Your answer must be every line of the data that contains "small".

● ● ● ●

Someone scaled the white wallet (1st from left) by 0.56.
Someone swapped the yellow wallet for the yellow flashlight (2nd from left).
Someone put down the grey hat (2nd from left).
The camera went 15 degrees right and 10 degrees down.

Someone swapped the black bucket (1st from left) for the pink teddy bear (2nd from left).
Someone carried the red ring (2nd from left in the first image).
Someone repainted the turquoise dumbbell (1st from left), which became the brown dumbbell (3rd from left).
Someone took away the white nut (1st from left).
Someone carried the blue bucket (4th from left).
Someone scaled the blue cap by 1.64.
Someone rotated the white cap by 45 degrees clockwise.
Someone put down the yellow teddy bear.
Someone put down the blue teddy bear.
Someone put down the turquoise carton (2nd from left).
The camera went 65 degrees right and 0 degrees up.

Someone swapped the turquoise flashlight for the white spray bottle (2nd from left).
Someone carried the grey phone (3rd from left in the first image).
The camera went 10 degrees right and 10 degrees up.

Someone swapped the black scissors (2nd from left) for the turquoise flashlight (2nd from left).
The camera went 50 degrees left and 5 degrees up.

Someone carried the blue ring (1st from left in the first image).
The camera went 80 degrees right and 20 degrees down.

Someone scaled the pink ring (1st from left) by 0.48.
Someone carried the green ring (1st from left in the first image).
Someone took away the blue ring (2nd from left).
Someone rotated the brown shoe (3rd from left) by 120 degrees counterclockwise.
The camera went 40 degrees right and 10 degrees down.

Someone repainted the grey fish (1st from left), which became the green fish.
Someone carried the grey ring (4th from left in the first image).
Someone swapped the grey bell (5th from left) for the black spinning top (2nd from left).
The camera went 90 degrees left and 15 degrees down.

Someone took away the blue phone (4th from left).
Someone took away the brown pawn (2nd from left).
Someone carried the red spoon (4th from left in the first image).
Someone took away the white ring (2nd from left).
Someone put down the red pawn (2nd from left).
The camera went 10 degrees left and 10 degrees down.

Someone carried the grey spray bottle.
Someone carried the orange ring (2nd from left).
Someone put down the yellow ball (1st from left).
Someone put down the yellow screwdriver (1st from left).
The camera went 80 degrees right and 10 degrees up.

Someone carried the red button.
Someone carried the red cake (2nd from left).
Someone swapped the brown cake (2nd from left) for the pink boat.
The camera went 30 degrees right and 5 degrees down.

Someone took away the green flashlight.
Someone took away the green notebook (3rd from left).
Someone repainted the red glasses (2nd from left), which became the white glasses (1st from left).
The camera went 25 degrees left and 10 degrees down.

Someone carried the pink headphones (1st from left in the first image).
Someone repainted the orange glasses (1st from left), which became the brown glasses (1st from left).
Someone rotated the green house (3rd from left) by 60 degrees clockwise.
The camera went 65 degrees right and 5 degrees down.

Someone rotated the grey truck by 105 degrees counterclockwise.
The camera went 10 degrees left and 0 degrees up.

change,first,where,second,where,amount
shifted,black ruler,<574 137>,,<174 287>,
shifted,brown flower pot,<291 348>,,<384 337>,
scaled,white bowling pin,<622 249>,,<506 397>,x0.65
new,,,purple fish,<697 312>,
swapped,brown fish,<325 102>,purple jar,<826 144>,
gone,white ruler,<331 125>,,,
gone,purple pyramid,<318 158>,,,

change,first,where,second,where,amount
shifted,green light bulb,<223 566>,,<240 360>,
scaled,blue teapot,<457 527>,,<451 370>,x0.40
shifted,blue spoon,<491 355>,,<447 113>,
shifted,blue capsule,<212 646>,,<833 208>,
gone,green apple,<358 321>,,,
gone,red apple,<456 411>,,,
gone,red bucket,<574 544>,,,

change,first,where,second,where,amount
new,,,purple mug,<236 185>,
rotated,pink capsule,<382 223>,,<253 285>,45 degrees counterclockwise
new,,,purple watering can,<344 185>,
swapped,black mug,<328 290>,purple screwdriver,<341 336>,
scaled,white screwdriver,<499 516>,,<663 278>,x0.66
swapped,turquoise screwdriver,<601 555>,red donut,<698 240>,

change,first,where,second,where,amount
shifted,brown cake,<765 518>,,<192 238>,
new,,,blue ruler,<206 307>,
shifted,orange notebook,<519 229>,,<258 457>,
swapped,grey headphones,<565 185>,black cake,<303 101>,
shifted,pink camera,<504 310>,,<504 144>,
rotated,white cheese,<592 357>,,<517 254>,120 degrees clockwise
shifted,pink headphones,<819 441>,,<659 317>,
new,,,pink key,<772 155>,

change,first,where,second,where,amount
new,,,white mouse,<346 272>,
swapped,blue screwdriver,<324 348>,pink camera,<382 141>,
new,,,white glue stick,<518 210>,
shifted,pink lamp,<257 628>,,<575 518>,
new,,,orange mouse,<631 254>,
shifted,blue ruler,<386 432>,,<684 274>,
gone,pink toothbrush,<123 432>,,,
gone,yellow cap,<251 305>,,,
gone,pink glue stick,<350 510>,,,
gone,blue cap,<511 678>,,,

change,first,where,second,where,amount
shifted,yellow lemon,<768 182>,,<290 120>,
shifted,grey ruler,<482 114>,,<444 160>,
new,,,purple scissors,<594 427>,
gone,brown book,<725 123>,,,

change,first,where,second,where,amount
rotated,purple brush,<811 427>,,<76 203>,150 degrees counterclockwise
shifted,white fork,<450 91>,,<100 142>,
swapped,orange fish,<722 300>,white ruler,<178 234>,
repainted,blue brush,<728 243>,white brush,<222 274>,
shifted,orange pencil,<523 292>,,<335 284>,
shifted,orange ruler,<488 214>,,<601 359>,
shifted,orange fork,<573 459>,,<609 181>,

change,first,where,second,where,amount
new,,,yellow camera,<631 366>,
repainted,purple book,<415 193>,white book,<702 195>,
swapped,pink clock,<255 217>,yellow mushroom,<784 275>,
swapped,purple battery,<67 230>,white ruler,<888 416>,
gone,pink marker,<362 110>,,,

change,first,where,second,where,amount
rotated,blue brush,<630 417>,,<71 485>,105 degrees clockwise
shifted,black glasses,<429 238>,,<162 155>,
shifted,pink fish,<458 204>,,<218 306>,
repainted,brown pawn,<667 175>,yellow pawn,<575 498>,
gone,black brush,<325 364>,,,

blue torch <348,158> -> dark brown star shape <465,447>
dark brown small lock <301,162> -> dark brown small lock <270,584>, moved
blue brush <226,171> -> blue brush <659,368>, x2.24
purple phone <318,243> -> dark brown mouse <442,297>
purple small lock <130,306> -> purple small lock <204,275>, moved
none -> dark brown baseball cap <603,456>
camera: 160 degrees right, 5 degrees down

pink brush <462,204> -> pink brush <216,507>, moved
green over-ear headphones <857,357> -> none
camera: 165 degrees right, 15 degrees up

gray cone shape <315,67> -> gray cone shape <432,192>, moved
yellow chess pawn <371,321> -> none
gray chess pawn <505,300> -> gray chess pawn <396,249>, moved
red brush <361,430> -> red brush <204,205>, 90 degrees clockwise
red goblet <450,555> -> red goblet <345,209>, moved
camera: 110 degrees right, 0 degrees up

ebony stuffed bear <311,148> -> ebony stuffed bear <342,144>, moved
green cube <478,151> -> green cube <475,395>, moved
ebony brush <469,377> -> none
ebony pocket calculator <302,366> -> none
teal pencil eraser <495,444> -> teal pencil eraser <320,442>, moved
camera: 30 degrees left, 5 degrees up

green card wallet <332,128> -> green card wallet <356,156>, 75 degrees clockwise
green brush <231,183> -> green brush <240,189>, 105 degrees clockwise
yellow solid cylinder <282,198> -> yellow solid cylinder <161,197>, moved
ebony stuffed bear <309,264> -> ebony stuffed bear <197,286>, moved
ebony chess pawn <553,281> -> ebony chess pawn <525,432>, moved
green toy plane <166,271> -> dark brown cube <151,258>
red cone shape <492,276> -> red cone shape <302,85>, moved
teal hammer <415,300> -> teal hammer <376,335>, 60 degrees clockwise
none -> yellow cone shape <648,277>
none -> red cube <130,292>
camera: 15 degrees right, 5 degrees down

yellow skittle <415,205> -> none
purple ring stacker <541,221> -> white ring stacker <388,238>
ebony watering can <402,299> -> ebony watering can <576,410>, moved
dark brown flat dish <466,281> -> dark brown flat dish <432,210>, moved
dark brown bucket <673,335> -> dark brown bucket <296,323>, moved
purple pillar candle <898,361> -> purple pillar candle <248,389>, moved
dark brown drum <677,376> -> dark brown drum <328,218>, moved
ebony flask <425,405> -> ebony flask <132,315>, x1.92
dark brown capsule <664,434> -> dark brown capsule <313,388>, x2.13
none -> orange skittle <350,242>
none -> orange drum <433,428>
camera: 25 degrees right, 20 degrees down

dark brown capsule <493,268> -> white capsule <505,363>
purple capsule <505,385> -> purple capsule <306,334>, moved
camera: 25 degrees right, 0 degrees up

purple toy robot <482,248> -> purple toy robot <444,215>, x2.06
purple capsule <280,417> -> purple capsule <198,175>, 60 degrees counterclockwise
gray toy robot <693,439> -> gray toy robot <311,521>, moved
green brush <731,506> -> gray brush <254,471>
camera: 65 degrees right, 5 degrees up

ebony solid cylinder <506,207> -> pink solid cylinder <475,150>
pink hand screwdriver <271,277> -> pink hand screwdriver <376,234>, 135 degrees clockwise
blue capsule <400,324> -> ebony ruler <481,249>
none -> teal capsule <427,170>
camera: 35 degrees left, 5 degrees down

● ● ● ●

▸ **REPLY TO THE EXERCISE**:
dark brown small lock <301,162> -> dark brown small lock <270,584>, moved
purple small lock <130,306> -> purple small lock <204,275>, moved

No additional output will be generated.